Job - Rewrite the material below as a numbered list, one line per item, leaving out the blank lines. Include every line of the material.
-------- Records for this task --------
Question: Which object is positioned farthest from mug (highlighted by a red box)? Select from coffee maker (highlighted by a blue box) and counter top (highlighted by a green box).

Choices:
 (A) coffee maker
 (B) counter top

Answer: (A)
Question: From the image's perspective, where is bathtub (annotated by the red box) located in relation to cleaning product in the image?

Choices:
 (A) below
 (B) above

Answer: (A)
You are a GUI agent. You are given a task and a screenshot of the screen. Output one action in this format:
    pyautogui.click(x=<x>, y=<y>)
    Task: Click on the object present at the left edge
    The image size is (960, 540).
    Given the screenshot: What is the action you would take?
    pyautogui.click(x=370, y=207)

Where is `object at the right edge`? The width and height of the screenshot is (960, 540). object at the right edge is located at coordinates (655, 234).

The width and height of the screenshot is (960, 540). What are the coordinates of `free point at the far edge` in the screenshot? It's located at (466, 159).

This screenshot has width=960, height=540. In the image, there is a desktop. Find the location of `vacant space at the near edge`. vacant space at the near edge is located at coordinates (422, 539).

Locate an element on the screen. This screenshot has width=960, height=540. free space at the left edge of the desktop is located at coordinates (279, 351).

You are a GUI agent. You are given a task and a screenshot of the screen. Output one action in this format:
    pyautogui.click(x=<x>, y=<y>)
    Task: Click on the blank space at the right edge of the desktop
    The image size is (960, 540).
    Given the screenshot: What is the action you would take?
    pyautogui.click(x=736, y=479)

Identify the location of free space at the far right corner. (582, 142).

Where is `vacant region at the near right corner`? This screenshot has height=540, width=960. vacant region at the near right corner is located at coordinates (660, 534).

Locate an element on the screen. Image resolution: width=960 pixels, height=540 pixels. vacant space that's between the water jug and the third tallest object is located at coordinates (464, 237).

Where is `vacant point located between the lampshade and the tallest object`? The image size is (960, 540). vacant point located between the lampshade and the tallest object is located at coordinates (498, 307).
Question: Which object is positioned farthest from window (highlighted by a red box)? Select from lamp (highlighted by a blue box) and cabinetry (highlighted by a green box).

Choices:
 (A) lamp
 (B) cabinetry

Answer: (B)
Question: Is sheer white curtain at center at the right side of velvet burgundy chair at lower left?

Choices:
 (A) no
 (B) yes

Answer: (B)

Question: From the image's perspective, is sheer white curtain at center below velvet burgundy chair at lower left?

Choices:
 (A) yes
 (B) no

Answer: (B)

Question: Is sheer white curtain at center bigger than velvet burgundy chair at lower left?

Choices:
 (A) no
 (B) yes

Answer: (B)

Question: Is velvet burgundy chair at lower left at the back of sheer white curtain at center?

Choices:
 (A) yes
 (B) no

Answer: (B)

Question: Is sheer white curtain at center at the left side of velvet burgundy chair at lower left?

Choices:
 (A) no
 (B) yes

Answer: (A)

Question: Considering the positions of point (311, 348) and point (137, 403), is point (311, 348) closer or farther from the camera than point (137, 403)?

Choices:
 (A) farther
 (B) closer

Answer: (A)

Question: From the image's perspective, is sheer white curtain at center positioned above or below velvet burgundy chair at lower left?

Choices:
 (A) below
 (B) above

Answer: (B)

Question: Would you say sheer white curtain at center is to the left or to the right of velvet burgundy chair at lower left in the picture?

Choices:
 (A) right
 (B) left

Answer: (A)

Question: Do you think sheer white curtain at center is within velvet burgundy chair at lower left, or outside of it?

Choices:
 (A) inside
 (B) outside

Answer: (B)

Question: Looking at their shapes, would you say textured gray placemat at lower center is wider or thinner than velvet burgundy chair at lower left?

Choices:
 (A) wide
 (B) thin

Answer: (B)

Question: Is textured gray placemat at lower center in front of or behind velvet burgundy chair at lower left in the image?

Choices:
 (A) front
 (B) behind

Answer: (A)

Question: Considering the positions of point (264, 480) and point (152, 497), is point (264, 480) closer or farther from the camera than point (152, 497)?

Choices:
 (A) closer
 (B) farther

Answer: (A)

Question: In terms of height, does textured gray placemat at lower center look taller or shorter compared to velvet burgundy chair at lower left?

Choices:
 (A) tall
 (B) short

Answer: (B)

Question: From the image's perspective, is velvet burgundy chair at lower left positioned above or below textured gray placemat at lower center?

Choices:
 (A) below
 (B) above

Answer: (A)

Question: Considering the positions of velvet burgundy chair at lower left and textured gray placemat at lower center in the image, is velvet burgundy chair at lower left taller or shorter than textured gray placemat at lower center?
--------
Complete response -
1. Question: Which object is positioned farthest from mug (highlighted by a red box)? Select from coffee maker (highlighted by a blue box) and counter top (highlighted by a green box).
2. Choices:
3.  (A) coffee maker
4.  (B) counter top
5. Answer: (A)
6. Question: From the image's perspective, where is bathtub (annotated by the red box) located in relation to cleaning product in the image?
7. Choices:
8.  (A) below
9.  (B) above
10. Answer: (A)
11. You are a GUI agent. You are given a task and a screenshot of the screen. Output one action in this format:
12.     pyautogui.click(x=<x>, y=<y>)
13.     Task: Click on the object present at the left edge
14.     The image size is (960, 540).
15.     Given the screenshot: What is the action you would take?
16.     pyautogui.click(x=370, y=207)
17. Where is `object at the right edge`? The width and height of the screenshot is (960, 540). object at the right edge is located at coordinates (655, 234).
18. The width and height of the screenshot is (960, 540). What are the coordinates of `free point at the far edge` in the screenshot? It's located at (466, 159).
19. This screenshot has width=960, height=540. In the image, there is a desktop. Find the location of `vacant space at the near edge`. vacant space at the near edge is located at coordinates (422, 539).
20. Locate an element on the screen. This screenshot has width=960, height=540. free space at the left edge of the desktop is located at coordinates (279, 351).
21. You are a GUI agent. You are given a task and a screenshot of the screen. Output one action in this format:
22.     pyautogui.click(x=<x>, y=<y>)
23.     Task: Click on the blank space at the right edge of the desktop
24.     The image size is (960, 540).
25.     Given the screenshot: What is the action you would take?
26.     pyautogui.click(x=736, y=479)
27. Identify the location of free space at the far right corner. (582, 142).
28. Where is `vacant region at the near right corner`? This screenshot has height=540, width=960. vacant region at the near right corner is located at coordinates (660, 534).
29. Locate an element on the screen. Image resolution: width=960 pixels, height=540 pixels. vacant space that's between the water jug and the third tallest object is located at coordinates (464, 237).
30. Where is `vacant point located between the lampshade and the tallest object`? The image size is (960, 540). vacant point located between the lampshade and the tallest object is located at coordinates (498, 307).
31. Question: Which object is positioned farthest from window (highlighted by a red box)? Select from lamp (highlighted by a blue box) and cabinetry (highlighted by a green box).
32. Choices:
33.  (A) lamp
34.  (B) cabinetry
35. Answer: (B)
36. Question: Is sheer white curtain at center at the right side of velvet burgundy chair at lower left?
37. Choices:
38.  (A) no
39.  (B) yes
40. Answer: (B)
41. Question: From the image's perspective, is sheer white curtain at center below velvet burgundy chair at lower left?
42. Choices:
43.  (A) yes
44.  (B) no
45. Answer: (B)
46. Question: Is sheer white curtain at center bigger than velvet burgundy chair at lower left?
47. Choices:
48.  (A) no
49.  (B) yes
50. Answer: (B)
51. Question: Is velvet burgundy chair at lower left at the back of sheer white curtain at center?
52. Choices:
53.  (A) yes
54.  (B) no
55. Answer: (B)
56. Question: Is sheer white curtain at center at the left side of velvet burgundy chair at lower left?
57. Choices:
58.  (A) no
59.  (B) yes
60. Answer: (A)
61. Question: Considering the positions of point (311, 348) and point (137, 403), is point (311, 348) closer or farther from the camera than point (137, 403)?
62. Choices:
63.  (A) farther
64.  (B) closer
65. Answer: (A)
66. Question: From the image's perspective, is sheer white curtain at center positioned above or below velvet burgundy chair at lower left?
67. Choices:
68.  (A) below
69.  (B) above
70. Answer: (B)
71. Question: Would you say sheer white curtain at center is to the left or to the right of velvet burgundy chair at lower left in the picture?
72. Choices:
73.  (A) right
74.  (B) left
75. Answer: (A)
76. Question: Do you think sheer white curtain at center is within velvet burgundy chair at lower left, or outside of it?
77. Choices:
78.  (A) inside
79.  (B) outside
80. Answer: (B)
81. Question: Looking at their shapes, would you say textured gray placemat at lower center is wider or thinner than velvet burgundy chair at lower left?
82. Choices:
83.  (A) wide
84.  (B) thin
85. Answer: (B)
86. Question: Is textured gray placemat at lower center in front of or behind velvet burgundy chair at lower left in the image?
87. Choices:
88.  (A) front
89.  (B) behind
90. Answer: (A)
91. Question: Considering the positions of point (264, 480) and point (152, 497), is point (264, 480) closer or farther from the camera than point (152, 497)?
92. Choices:
93.  (A) closer
94.  (B) farther
95. Answer: (A)
96. Question: In terms of height, does textured gray placemat at lower center look taller or shorter compared to velvet burgundy chair at lower left?
97. Choices:
98.  (A) tall
99.  (B) short
100. Answer: (B)
101. Question: From the image's perspective, is velvet burgundy chair at lower left positioned above or below textured gray placemat at lower center?
102. Choices:
103.  (A) below
104.  (B) above
105. Answer: (A)
106. Question: Considering the positions of velvet burgundy chair at lower left and textured gray placemat at lower center in the image, is velvet burgundy chair at lower left taller or shorter than textured gray placemat at lower center?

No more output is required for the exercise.